= Task item =
Word for word, transcribe the data below from the line with "camera: 55 degrees right, 10 degrees down" to the line with "pink capsule [593,197,643,242]", keeping both of those lines.

#### Input data

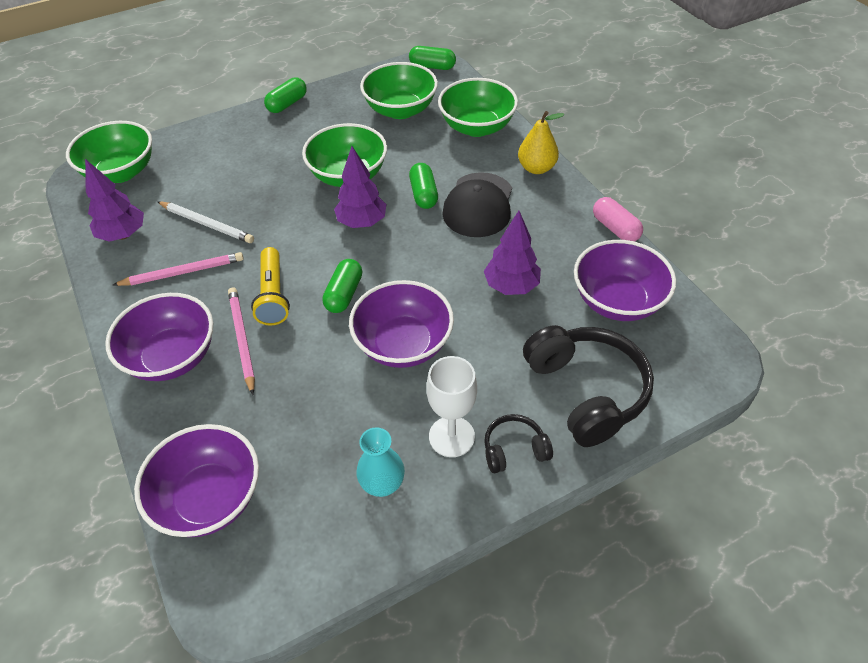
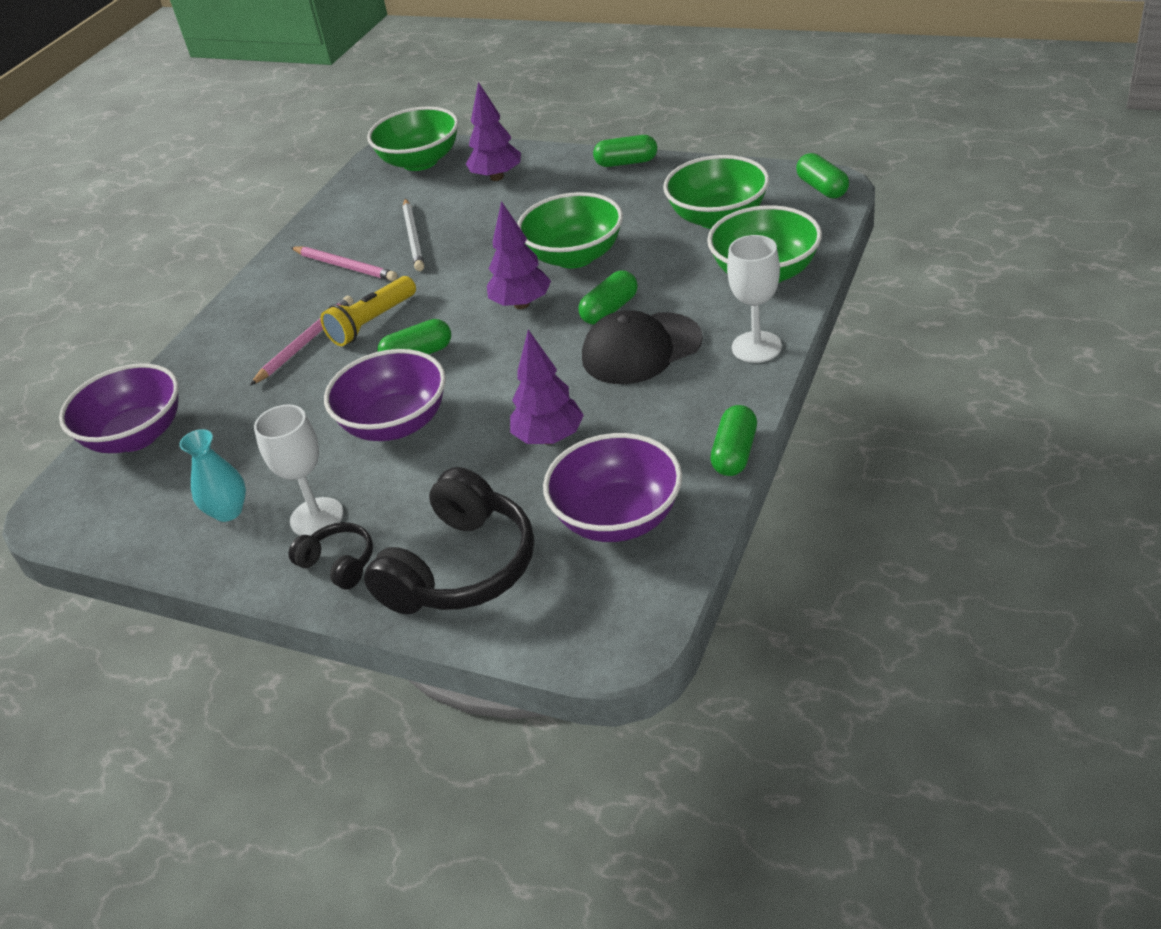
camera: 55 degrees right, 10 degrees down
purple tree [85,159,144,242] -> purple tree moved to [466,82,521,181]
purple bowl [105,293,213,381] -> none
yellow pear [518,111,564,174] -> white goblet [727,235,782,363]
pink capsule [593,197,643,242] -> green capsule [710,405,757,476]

########
#### Input data

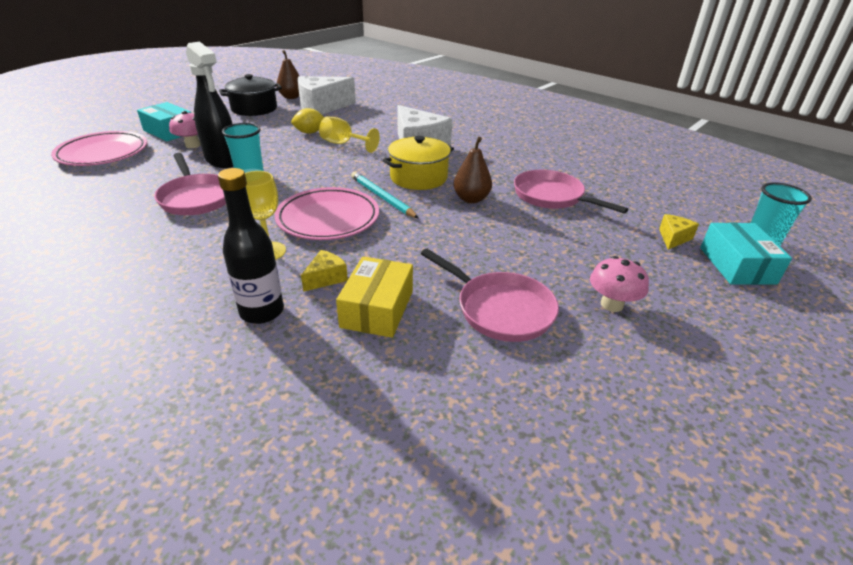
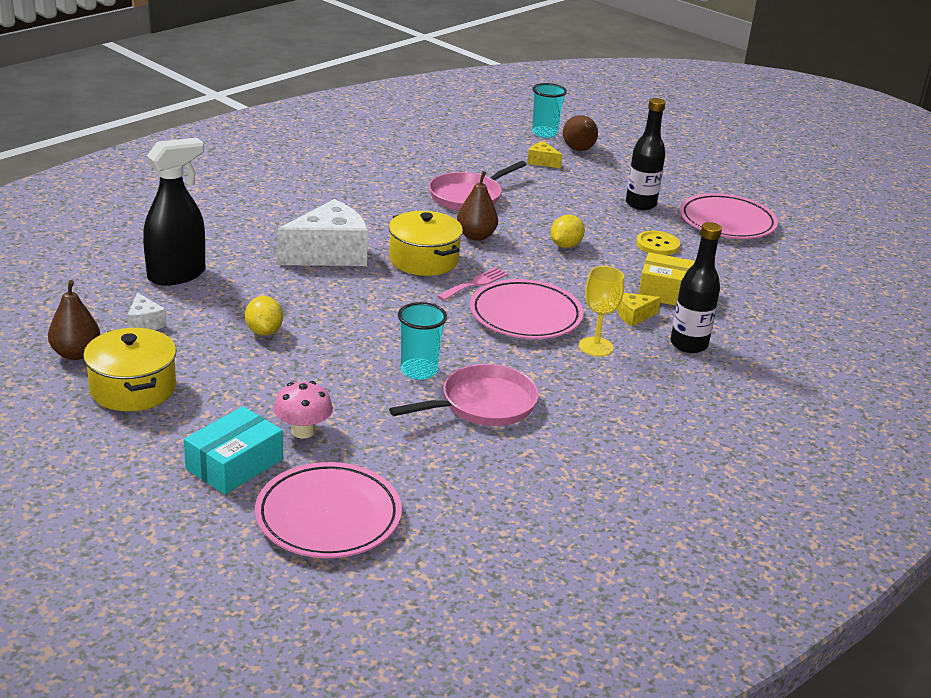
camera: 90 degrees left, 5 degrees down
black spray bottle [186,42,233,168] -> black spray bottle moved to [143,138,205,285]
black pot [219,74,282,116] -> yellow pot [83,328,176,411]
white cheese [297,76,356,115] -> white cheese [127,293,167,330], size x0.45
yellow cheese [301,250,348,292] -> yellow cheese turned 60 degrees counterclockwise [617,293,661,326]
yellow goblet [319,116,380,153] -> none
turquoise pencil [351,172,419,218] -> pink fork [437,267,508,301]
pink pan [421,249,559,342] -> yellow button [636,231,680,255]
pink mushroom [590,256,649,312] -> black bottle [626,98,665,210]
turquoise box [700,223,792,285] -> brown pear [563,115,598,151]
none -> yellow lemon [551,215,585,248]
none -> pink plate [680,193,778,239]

########

= Result of this exercise =
camera: 55 degrees right, 10 degrees down
purple tree [85,159,144,242] -> purple tree moved to [466,82,521,181]
purple bowl [105,293,213,381] -> none
yellow pear [518,111,564,174] -> white goblet [727,235,782,363]
pink capsule [593,197,643,242] -> green capsule [710,405,757,476]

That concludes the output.